§ THE TASK:
Show each line of the data below that has the string "scissors" in it.

START THE DATA

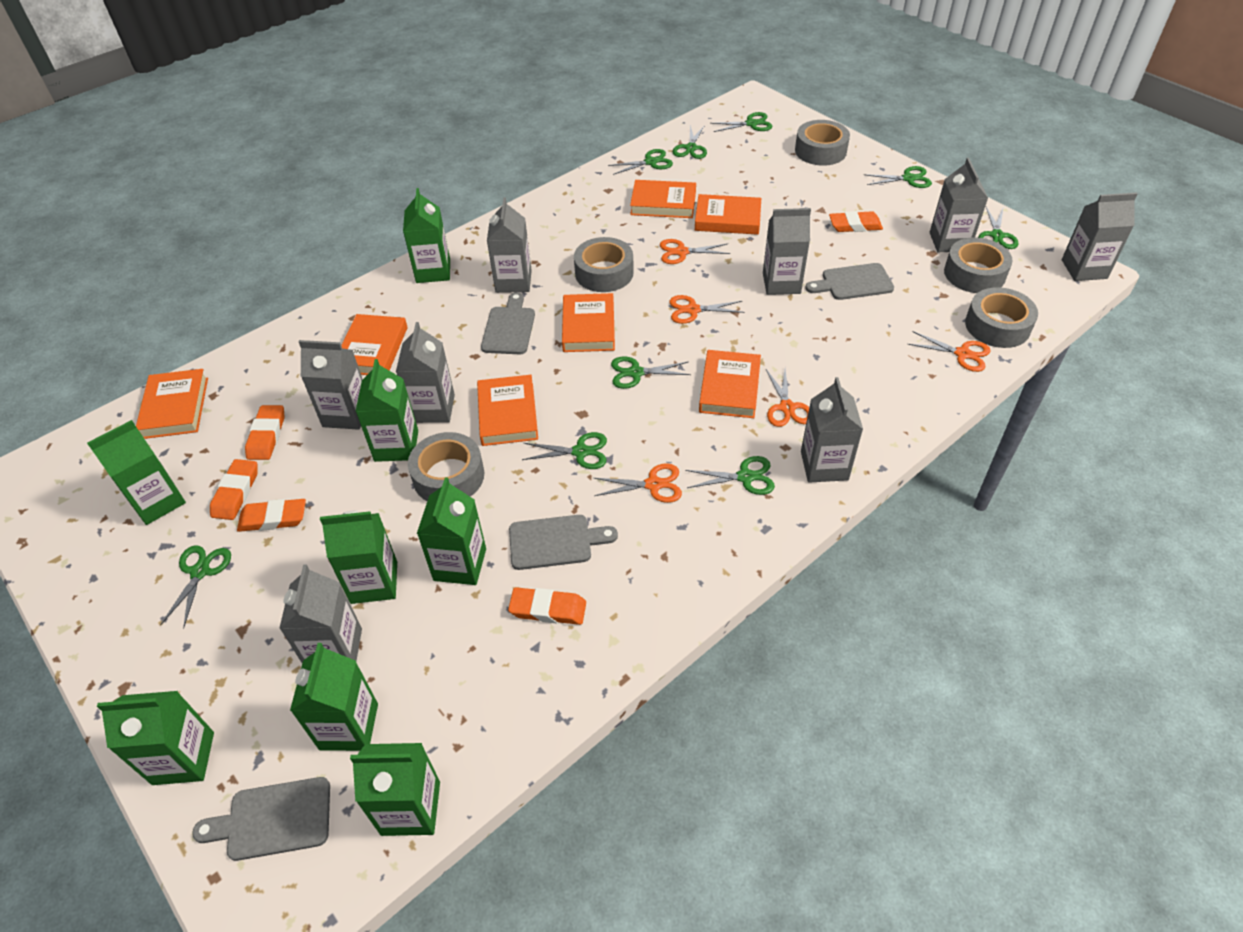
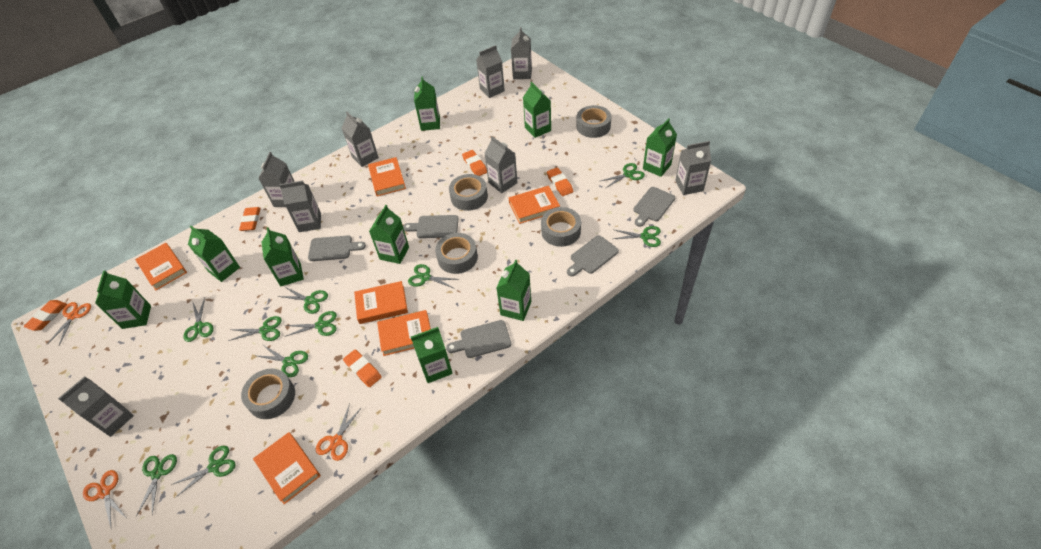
green carton: 8 -> 9
green scissors: 9 -> 10
grey cutting board: 4 -> 5
orange book: 7 -> 6
orange scissors: 5 -> 3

END THE DATA

§ REPLY TO THE TASK:
green scissors: 9 -> 10
orange scissors: 5 -> 3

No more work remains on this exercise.